Exercise details
Going through the entries, how many lines include the string "pink"? Answer only with the number.

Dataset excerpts
----------

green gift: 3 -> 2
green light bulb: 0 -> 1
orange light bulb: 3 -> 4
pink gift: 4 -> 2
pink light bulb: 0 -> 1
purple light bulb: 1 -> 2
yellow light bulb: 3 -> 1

----------

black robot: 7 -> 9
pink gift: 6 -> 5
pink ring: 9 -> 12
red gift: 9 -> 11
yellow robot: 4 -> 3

----------

Solution to this task
4